■ Information supplied:
==================================================

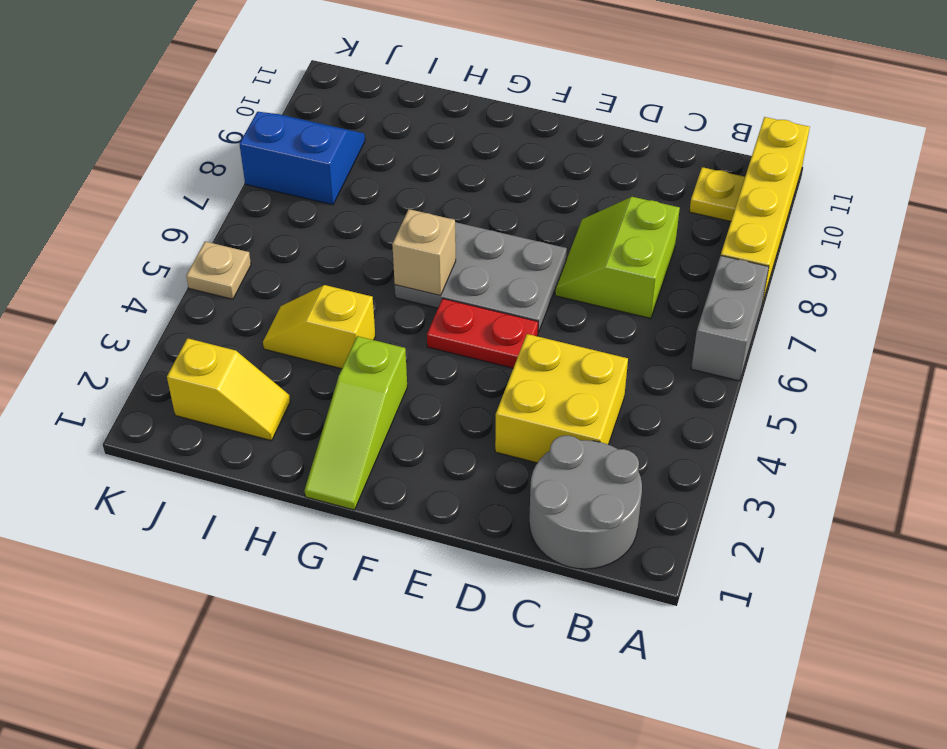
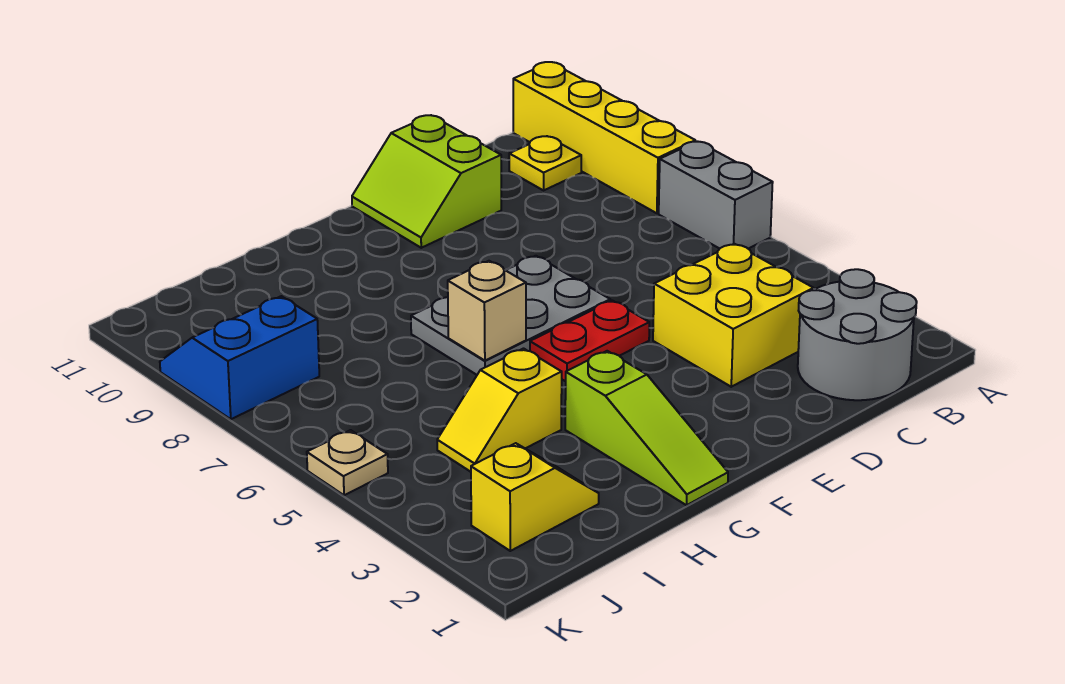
lime slope C7:D8 level 1 top C -> lime slope D10:E11 level 1 top D

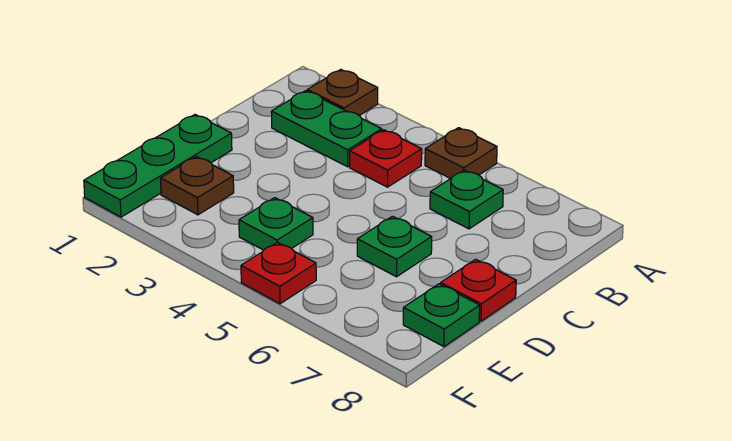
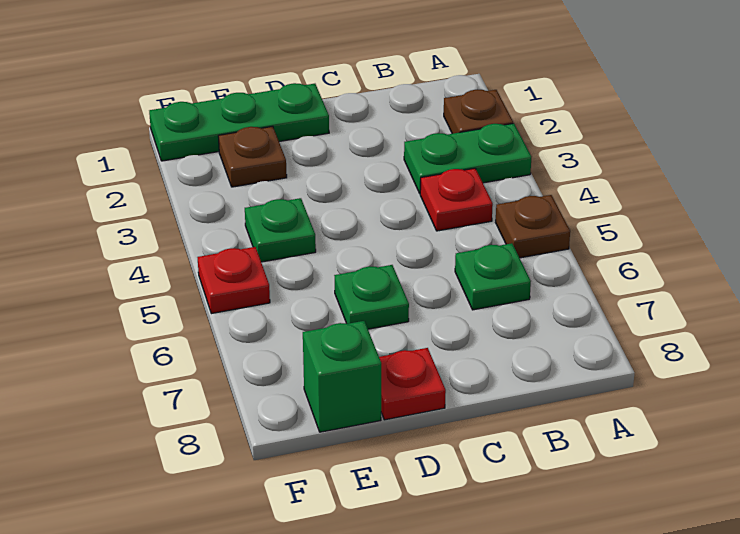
green plate B2:B3 level 1 -> green plate A3:B3 level 1
green plate E8 level 1 -> green brick E8 level 1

==================================================

■ What is needed:
Take every line from the data that contains the word "green".

■ Task output:
green plate B2:B3 level 1 -> green plate A3:B3 level 1
green plate E8 level 1 -> green brick E8 level 1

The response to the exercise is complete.